Itemized modification records:
================

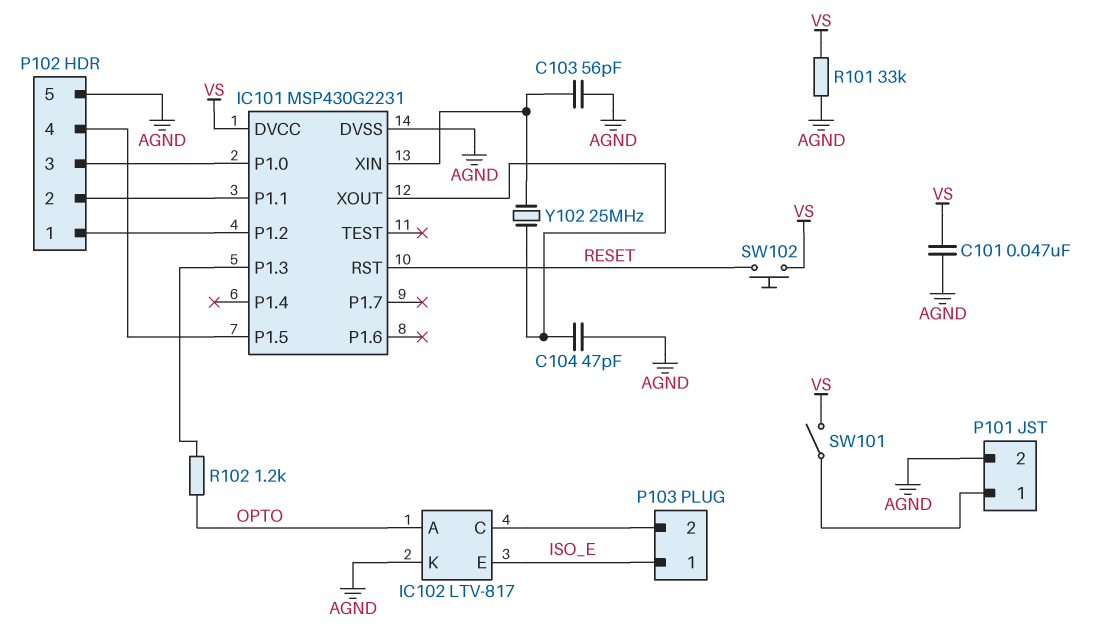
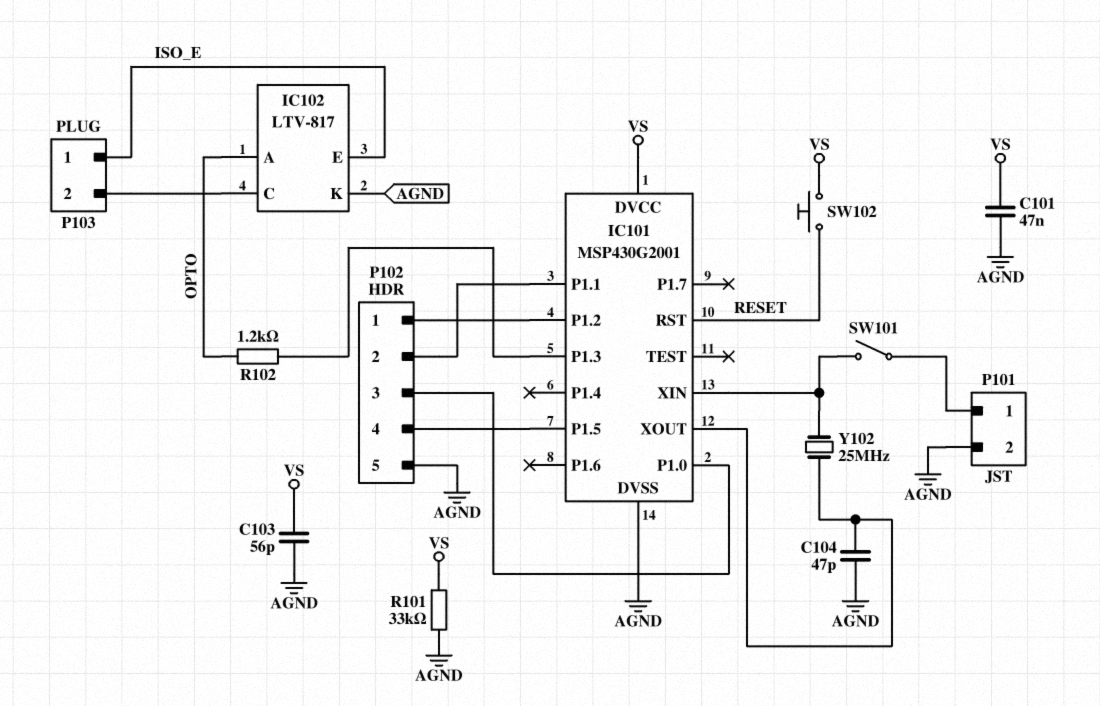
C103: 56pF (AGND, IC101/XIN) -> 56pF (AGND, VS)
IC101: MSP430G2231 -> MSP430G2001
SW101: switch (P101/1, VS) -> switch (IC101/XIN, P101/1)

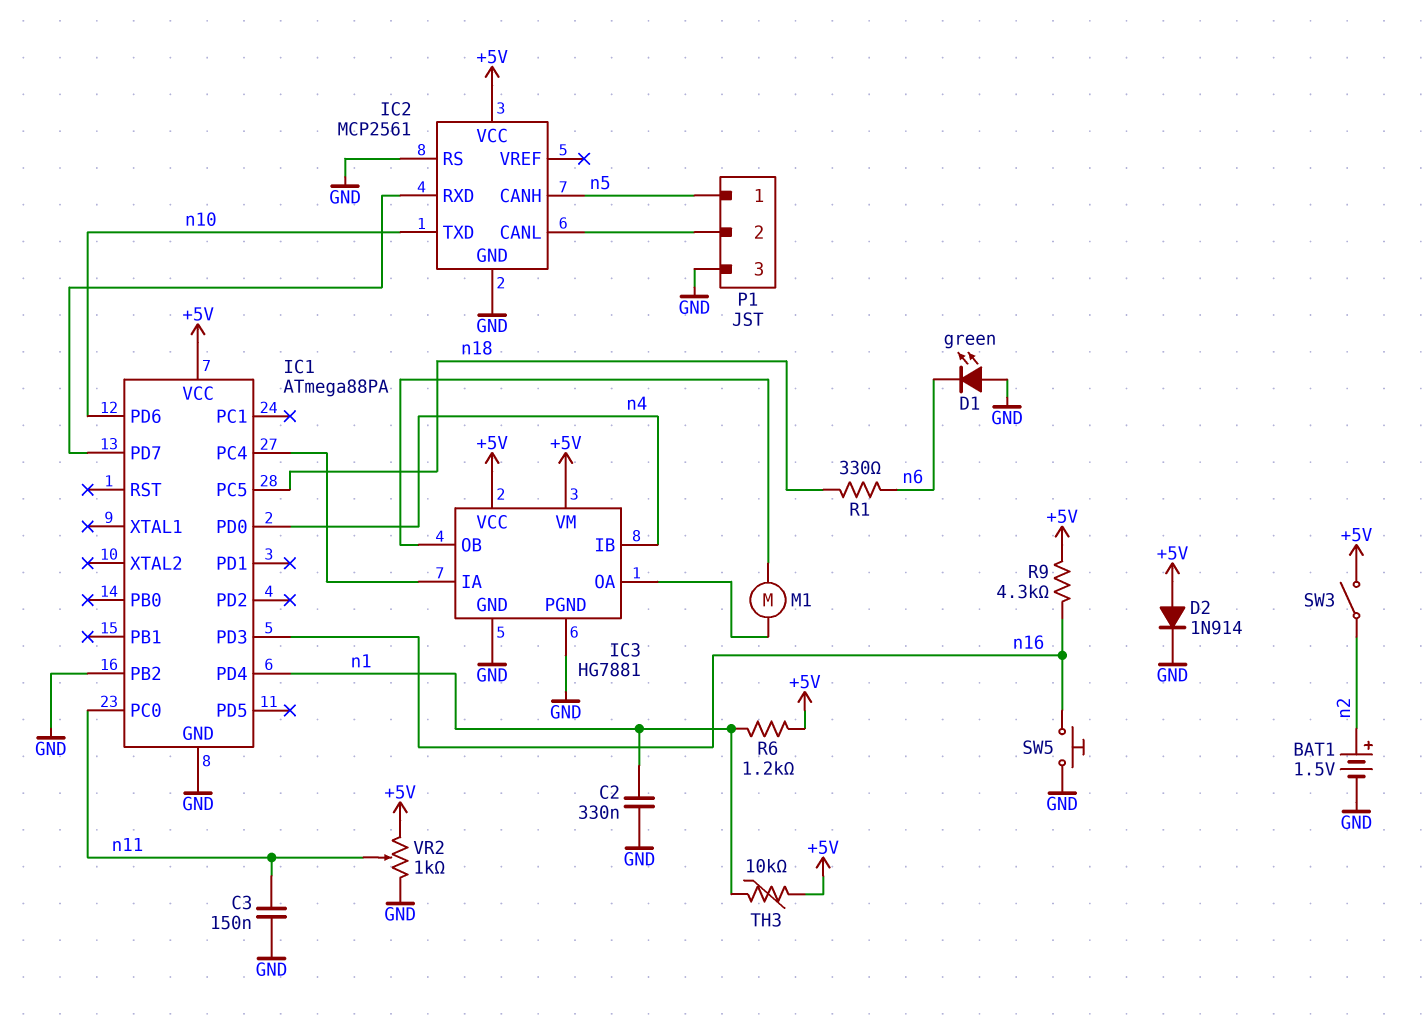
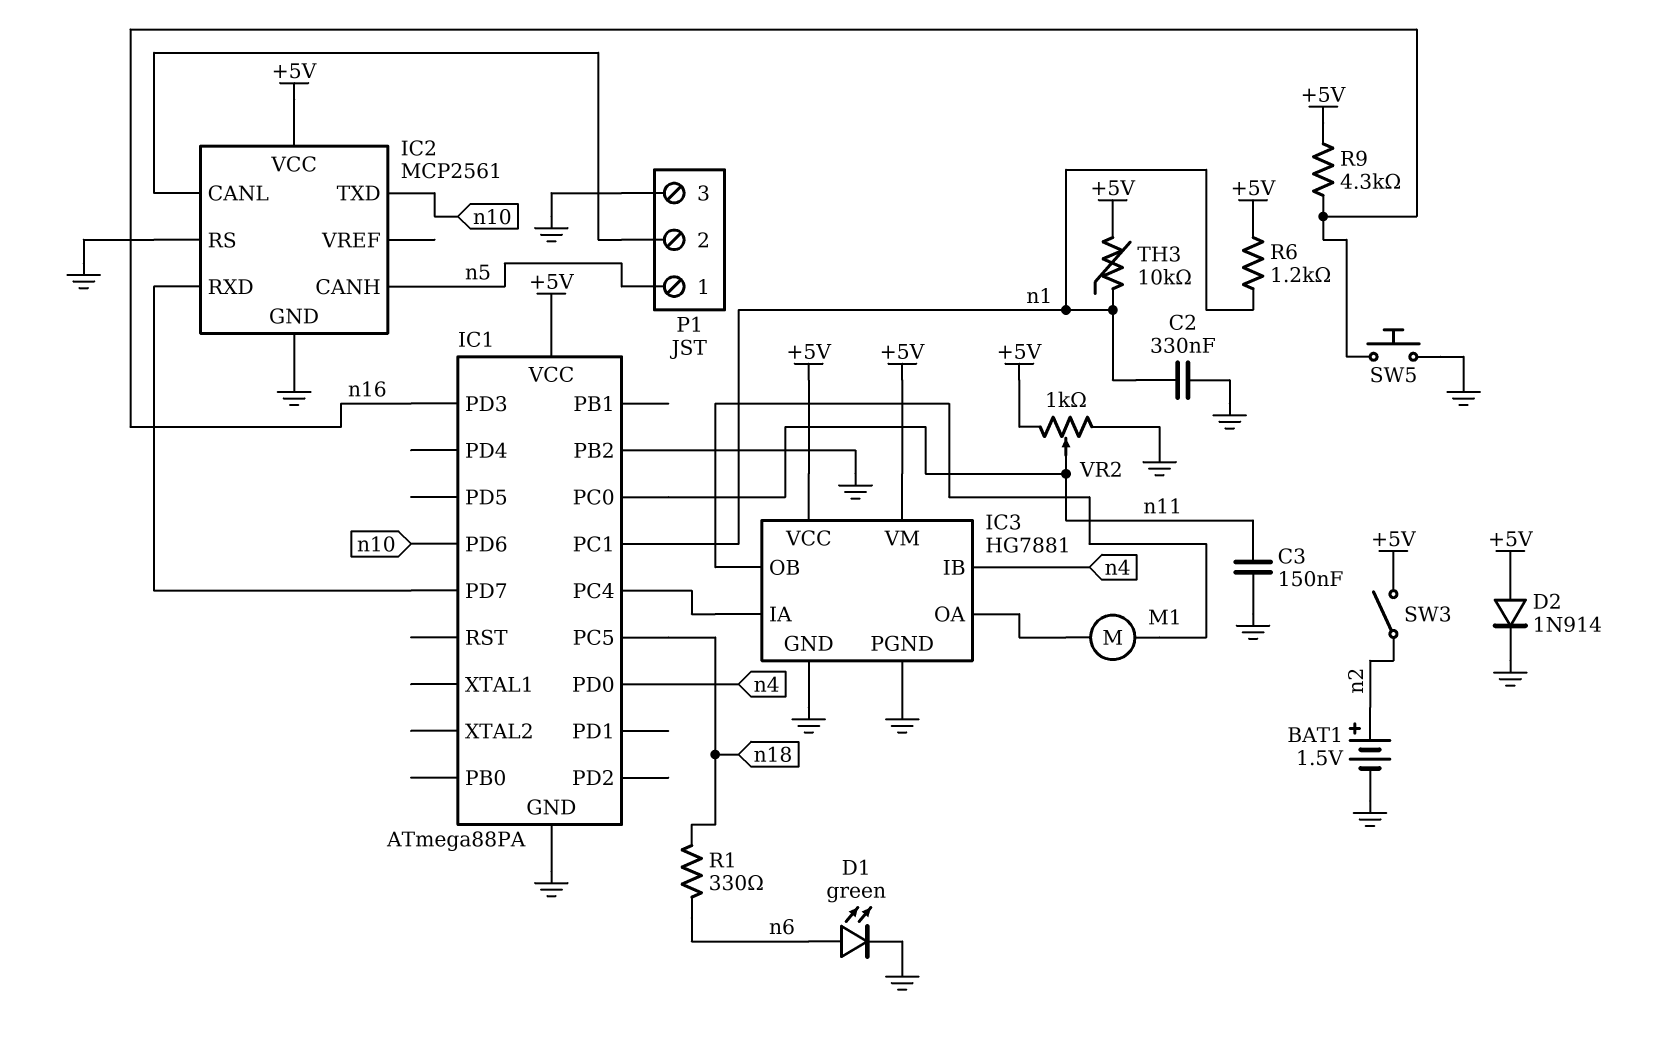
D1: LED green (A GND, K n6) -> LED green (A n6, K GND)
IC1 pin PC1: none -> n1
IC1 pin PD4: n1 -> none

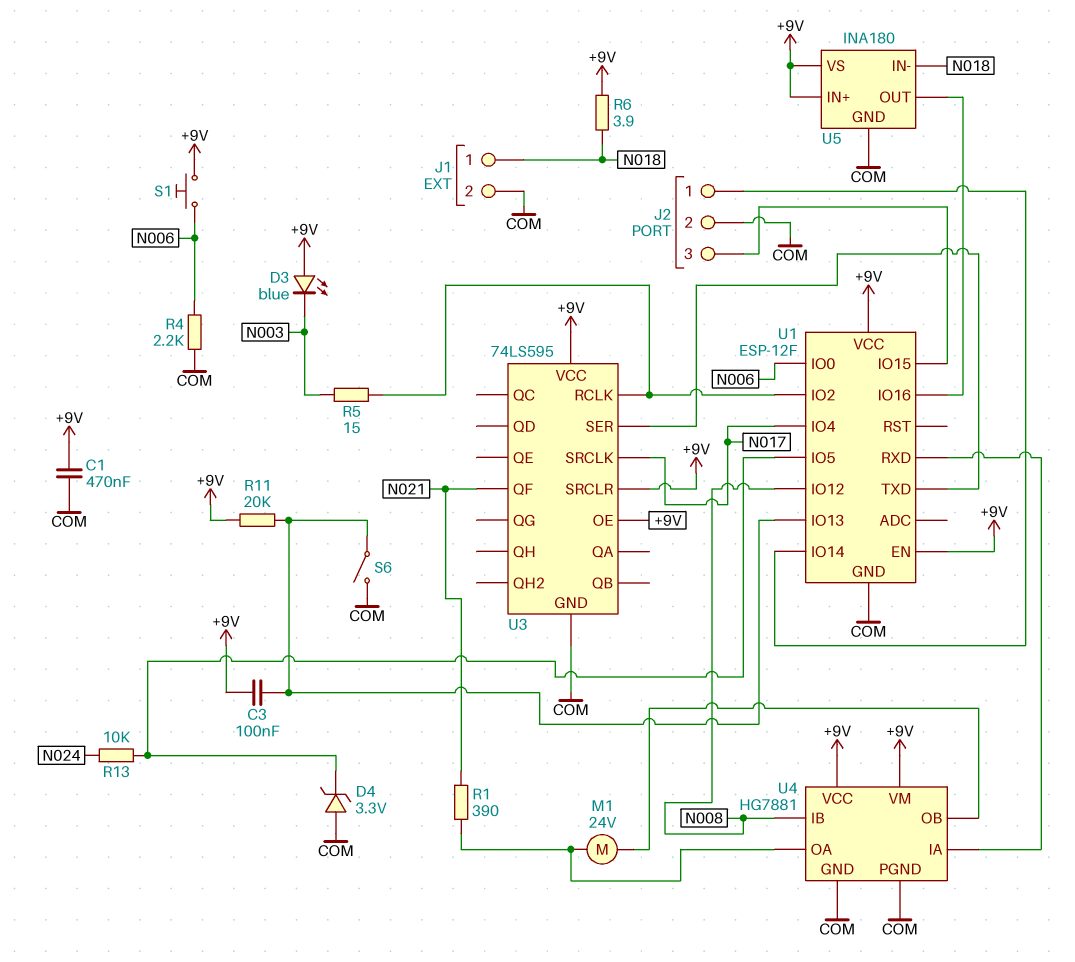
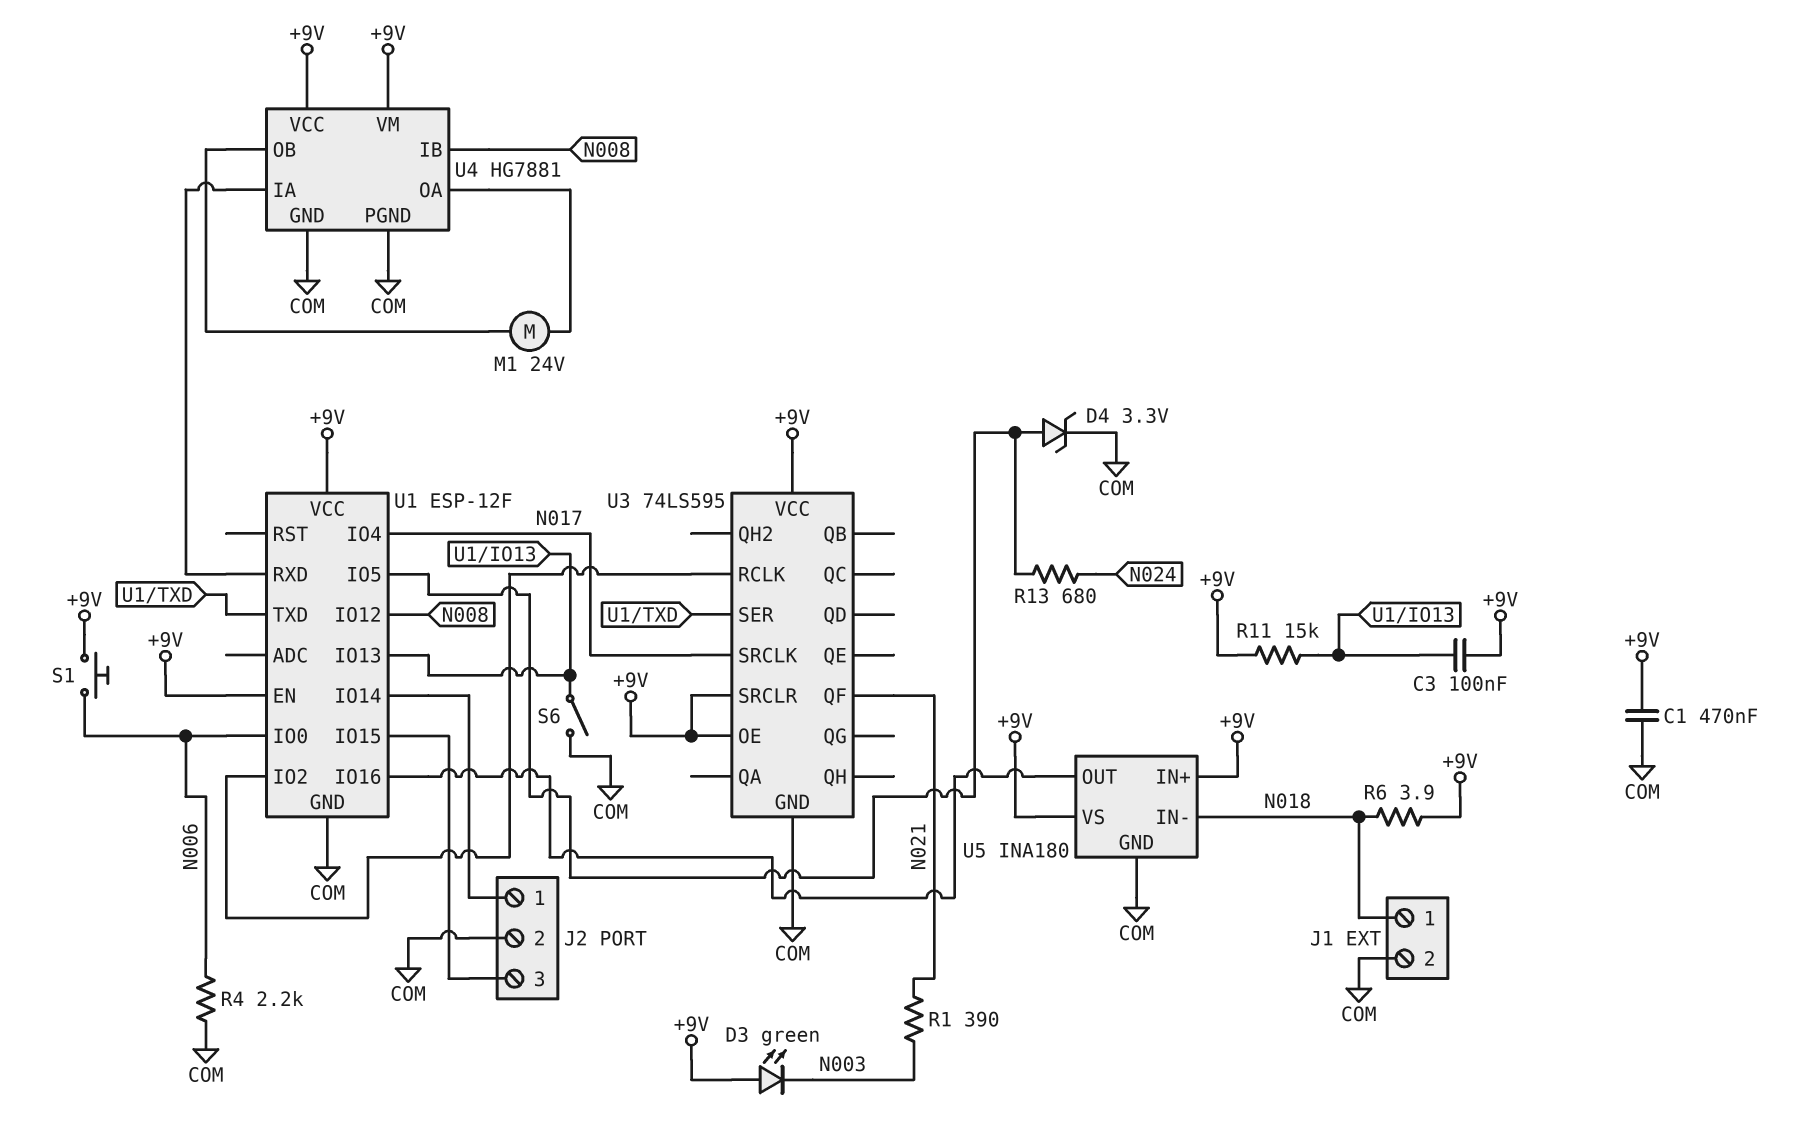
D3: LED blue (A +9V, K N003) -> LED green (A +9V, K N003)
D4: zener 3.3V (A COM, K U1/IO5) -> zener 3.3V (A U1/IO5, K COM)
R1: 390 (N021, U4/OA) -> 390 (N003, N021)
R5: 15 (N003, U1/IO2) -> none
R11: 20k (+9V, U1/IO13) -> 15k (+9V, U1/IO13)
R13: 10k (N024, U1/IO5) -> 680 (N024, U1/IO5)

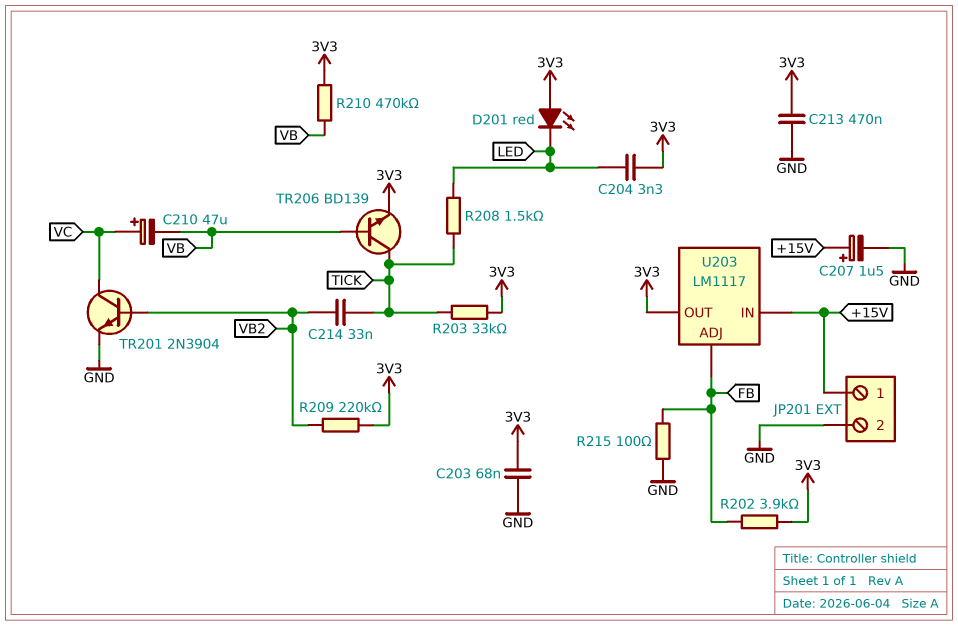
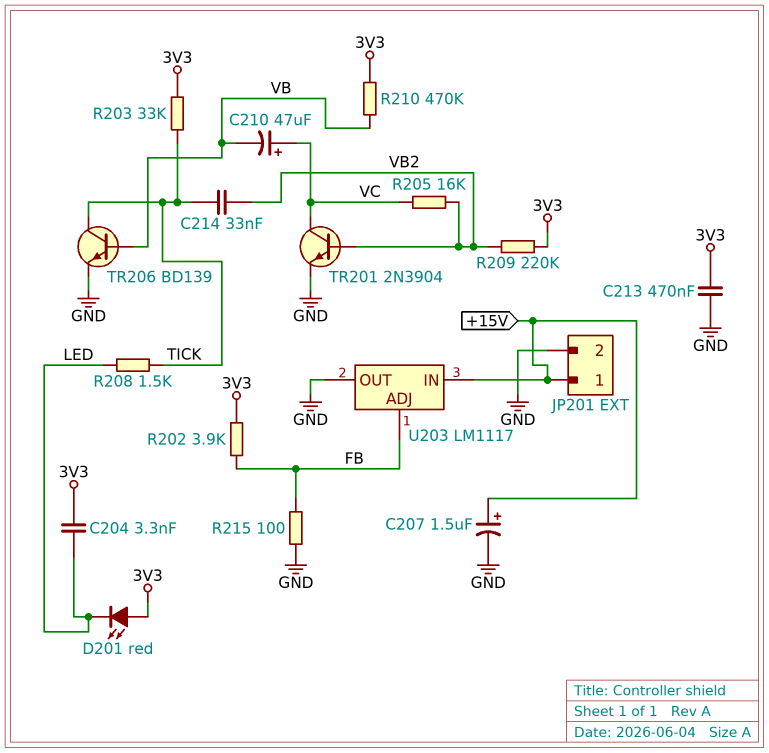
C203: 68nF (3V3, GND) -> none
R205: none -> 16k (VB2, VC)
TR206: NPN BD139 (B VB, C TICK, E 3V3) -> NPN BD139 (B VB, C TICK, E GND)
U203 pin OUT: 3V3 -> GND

================

(ACTIVITY):
An exact reproduction of the data is needed, with no pictures included.

(SOLVED EXERCISE):
C103: 56pF (AGND, IC101/XIN) -> 56pF (AGND, VS)
IC101: MSP430G2231 -> MSP430G2001
SW101: switch (P101/1, VS) -> switch (IC101/XIN, P101/1)

D1: LED green (A GND, K n6) -> LED green (A n6, K GND)
IC1 pin PC1: none -> n1
IC1 pin PD4: n1 -> none

D3: LED blue (A +9V, K N003) -> LED green (A +9V, K N003)
D4: zener 3.3V (A COM, K U1/IO5) -> zener 3.3V (A U1/IO5, K COM)
R1: 390 (N021, U4/OA) -> 390 (N003, N021)
R5: 15 (N003, U1/IO2) -> none
R11: 20k (+9V, U1/IO13) -> 15k (+9V, U1/IO13)
R13: 10k (N024, U1/IO5) -> 680 (N024, U1/IO5)

C203: 68nF (3V3, GND) -> none
R205: none -> 16k (VB2, VC)
TR206: NPN BD139 (B VB, C TICK, E 3V3) -> NPN BD139 (B VB, C TICK, E GND)
U203 pin OUT: 3V3 -> GND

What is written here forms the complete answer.